About this exercise> For this exercise, write out only the lines of the entries below from the one with "(485, 258) = (593, 513): green" up to and including the one with "(459, 270) = (115, 418): grey", exactly as they are. Pictures stay out.

Source records>
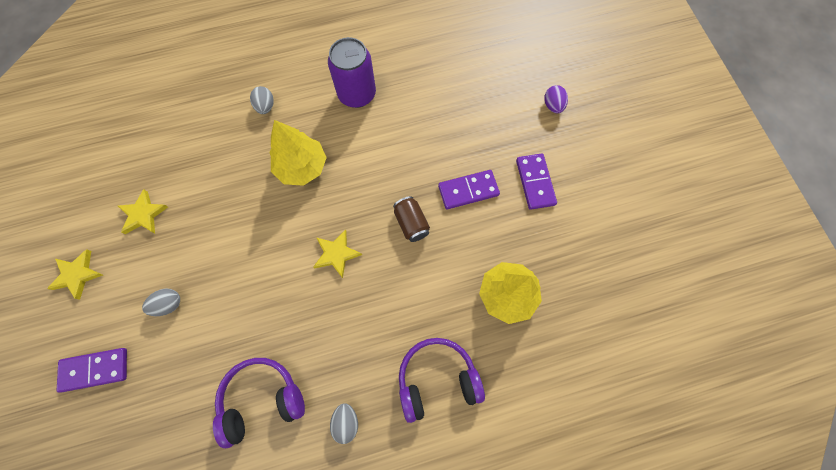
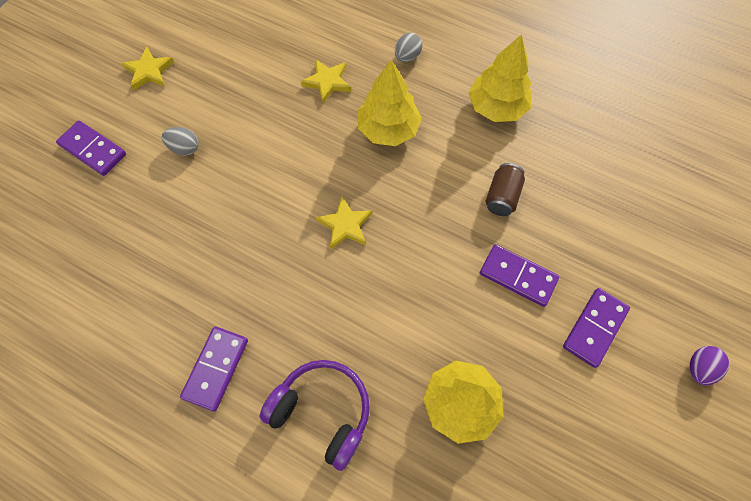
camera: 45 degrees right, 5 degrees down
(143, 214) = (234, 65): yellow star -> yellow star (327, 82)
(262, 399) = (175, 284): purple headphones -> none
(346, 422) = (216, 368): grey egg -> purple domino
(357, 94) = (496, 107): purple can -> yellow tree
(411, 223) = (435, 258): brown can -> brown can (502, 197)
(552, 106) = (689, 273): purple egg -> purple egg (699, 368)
* * *
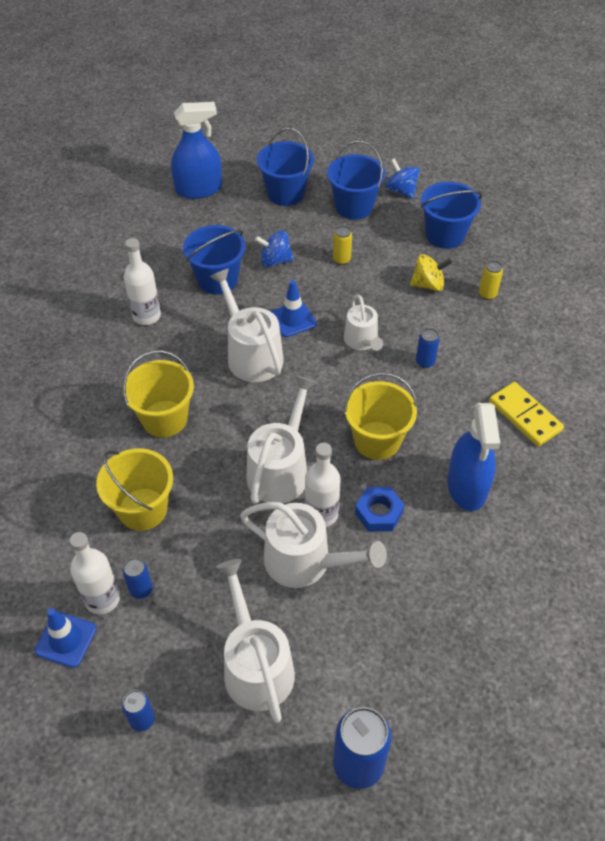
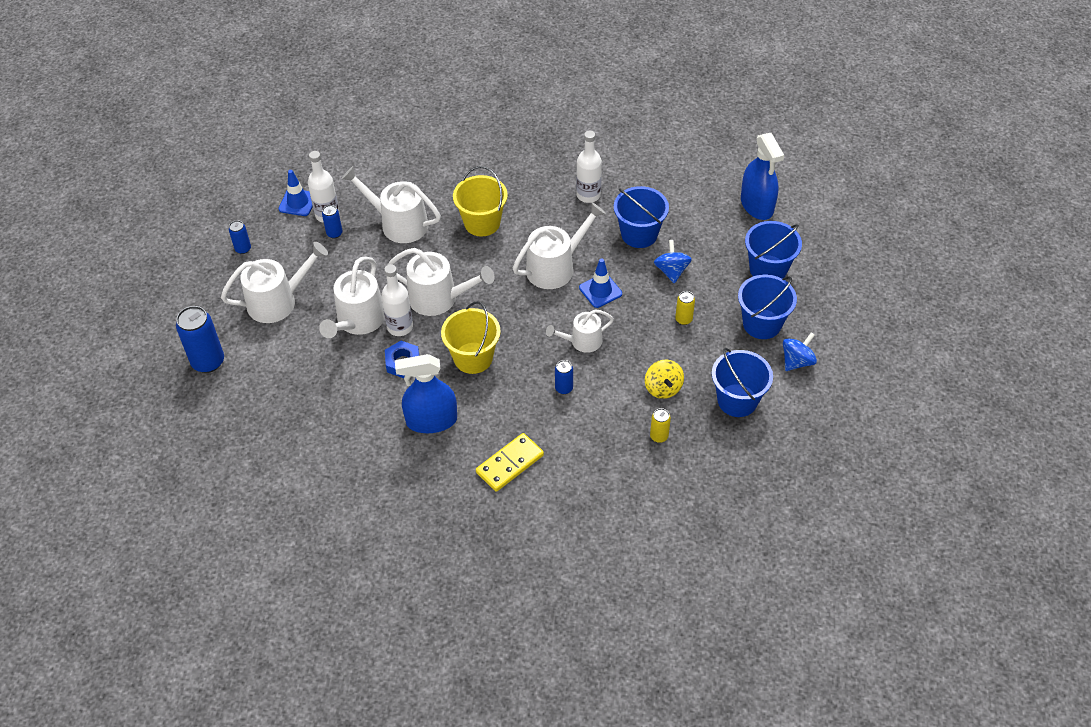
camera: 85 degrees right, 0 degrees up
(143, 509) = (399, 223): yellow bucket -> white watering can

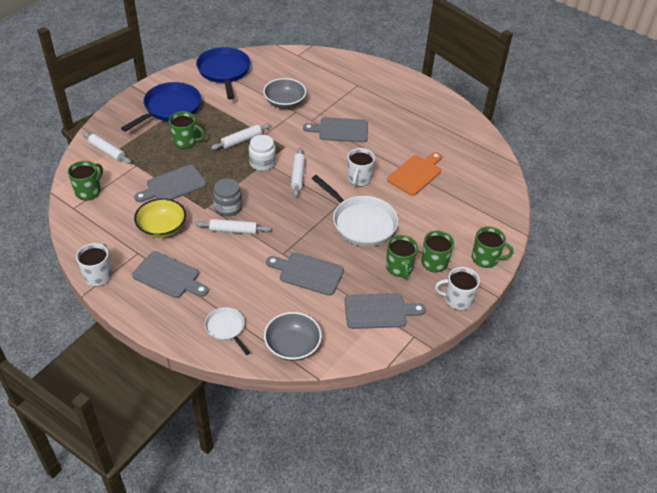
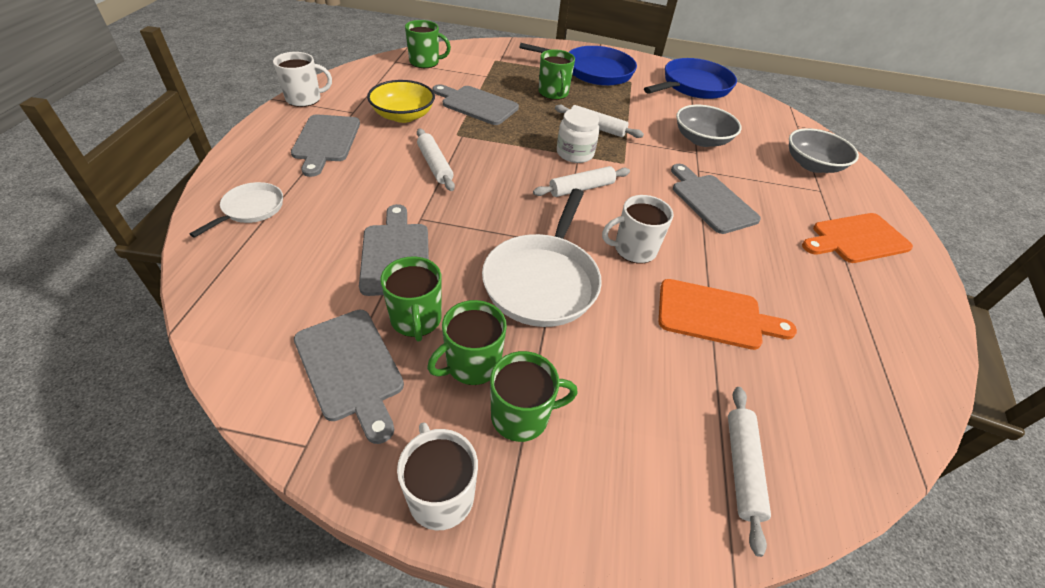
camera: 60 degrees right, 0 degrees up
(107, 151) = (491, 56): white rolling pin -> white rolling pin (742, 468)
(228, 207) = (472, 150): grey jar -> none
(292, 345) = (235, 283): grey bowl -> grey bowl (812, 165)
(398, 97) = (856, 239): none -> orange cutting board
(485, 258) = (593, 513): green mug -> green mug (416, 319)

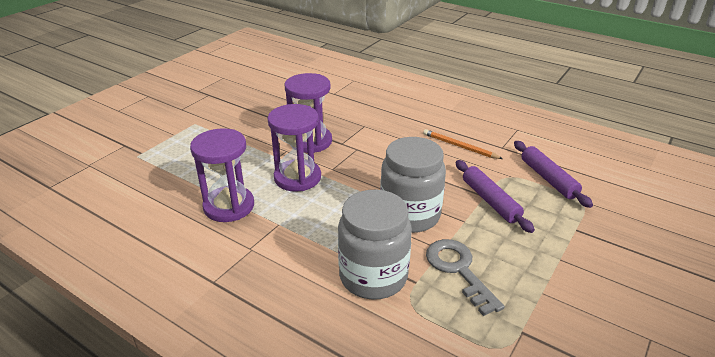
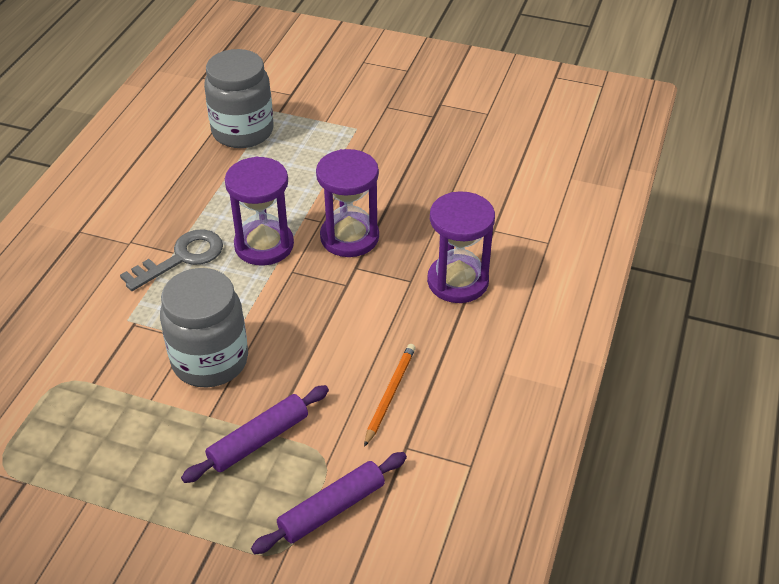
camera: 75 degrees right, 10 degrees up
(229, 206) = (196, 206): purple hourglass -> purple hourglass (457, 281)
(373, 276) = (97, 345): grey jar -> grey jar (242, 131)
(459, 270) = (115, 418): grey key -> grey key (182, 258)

Answer area>
(485, 258) = (593, 513): green mug -> green mug (416, 319)

camera: 75 degrees right, 10 degrees up
(229, 206) = (196, 206): purple hourglass -> purple hourglass (457, 281)
(373, 276) = (97, 345): grey jar -> grey jar (242, 131)
(459, 270) = (115, 418): grey key -> grey key (182, 258)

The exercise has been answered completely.